▸ Supplied data:
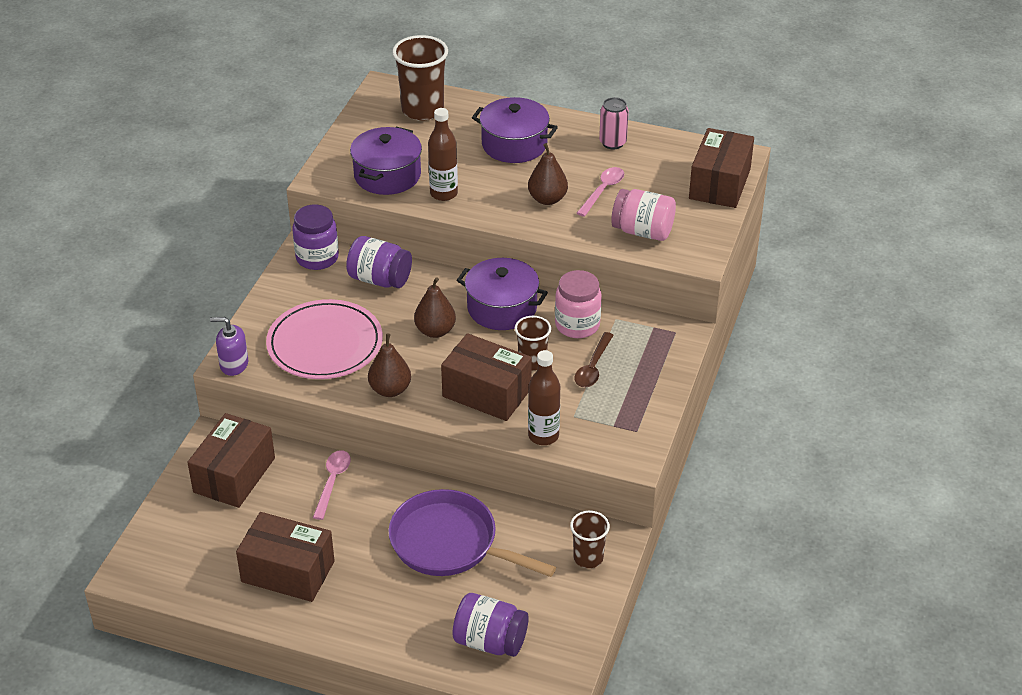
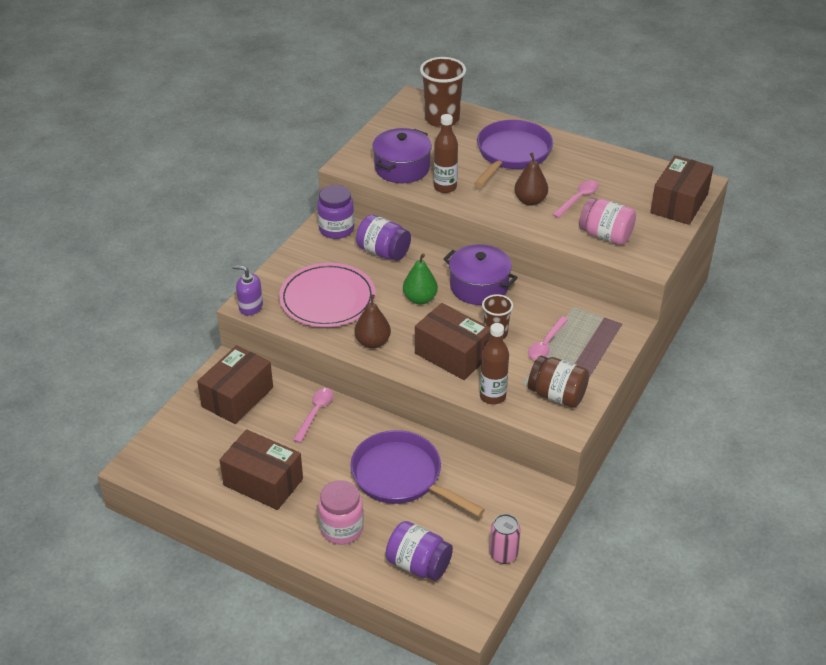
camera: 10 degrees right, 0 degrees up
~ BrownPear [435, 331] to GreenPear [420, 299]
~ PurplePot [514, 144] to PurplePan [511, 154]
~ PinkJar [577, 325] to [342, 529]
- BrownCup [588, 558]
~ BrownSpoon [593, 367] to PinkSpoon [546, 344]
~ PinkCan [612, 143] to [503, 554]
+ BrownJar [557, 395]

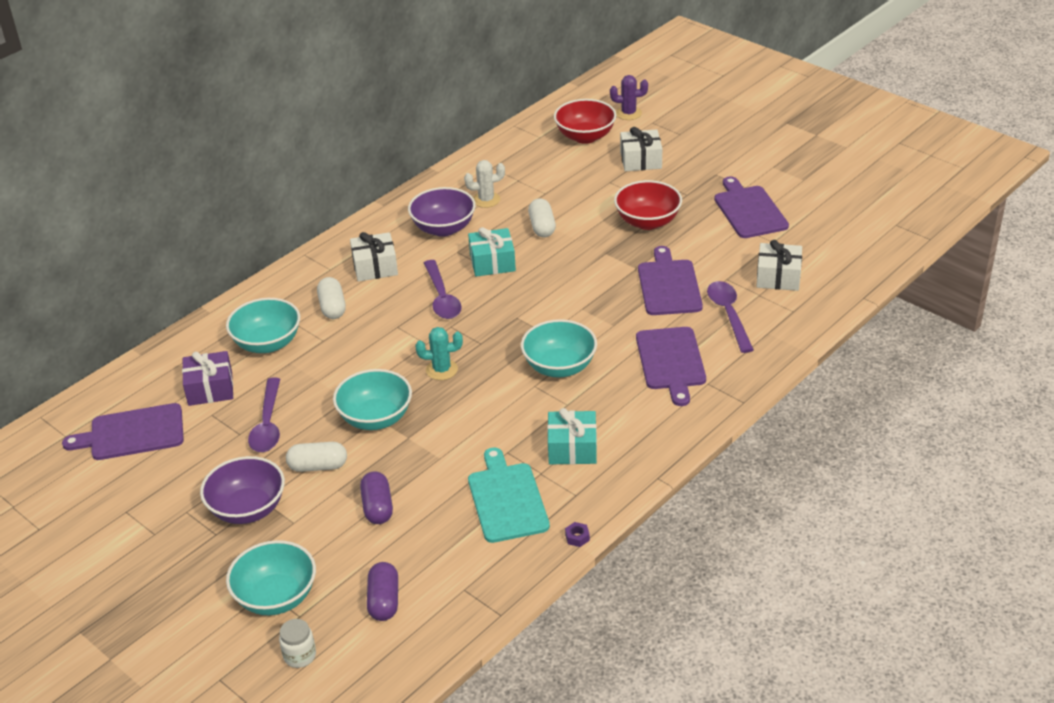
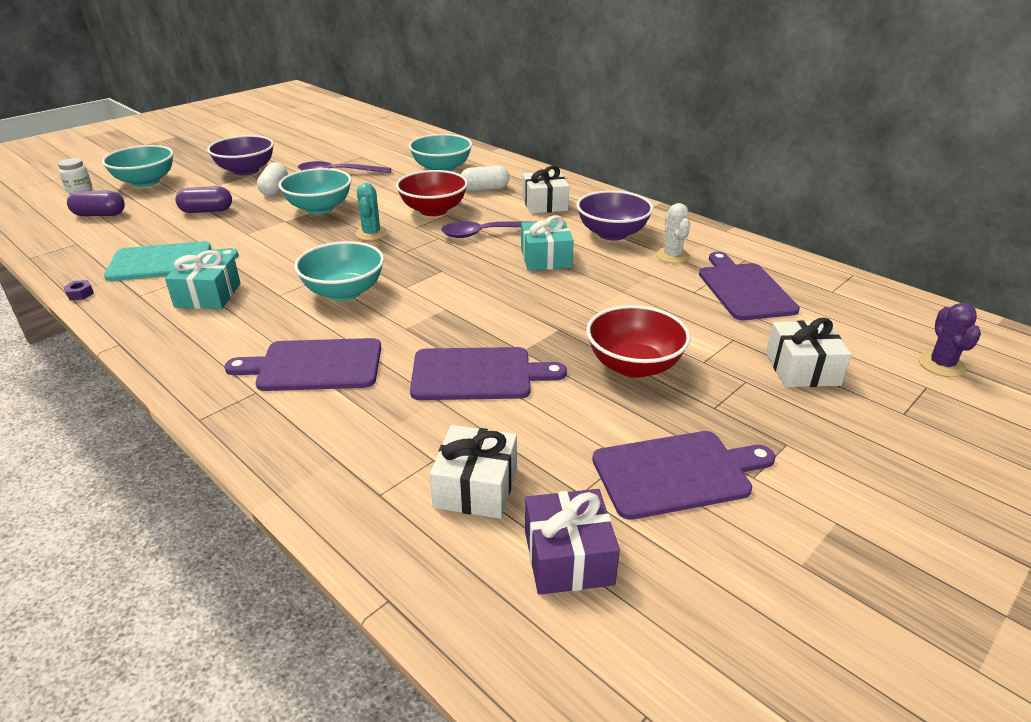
camera: 90 degrees right, 5 degrees down
~ PurpleCuttingBoard [132, 433] to [744, 289]
~ PurpleGift [210, 389] to [568, 557]
- WhiteCapsule [542, 227]
~ RedBowl [585, 136] to [433, 210]
- PurpleSpoon [729, 315]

▸ Work task: An exact copy of every entry above is needed, with the pictures left out.

▸ Solved problem:
camera: 10 degrees right, 0 degrees up
~ BrownPear [435, 331] to GreenPear [420, 299]
~ PurplePot [514, 144] to PurplePan [511, 154]
~ PinkJar [577, 325] to [342, 529]
- BrownCup [588, 558]
~ BrownSpoon [593, 367] to PinkSpoon [546, 344]
~ PinkCan [612, 143] to [503, 554]
+ BrownJar [557, 395]

camera: 90 degrees right, 5 degrees down
~ PurpleCuttingBoard [132, 433] to [744, 289]
~ PurpleGift [210, 389] to [568, 557]
- WhiteCapsule [542, 227]
~ RedBowl [585, 136] to [433, 210]
- PurpleSpoon [729, 315]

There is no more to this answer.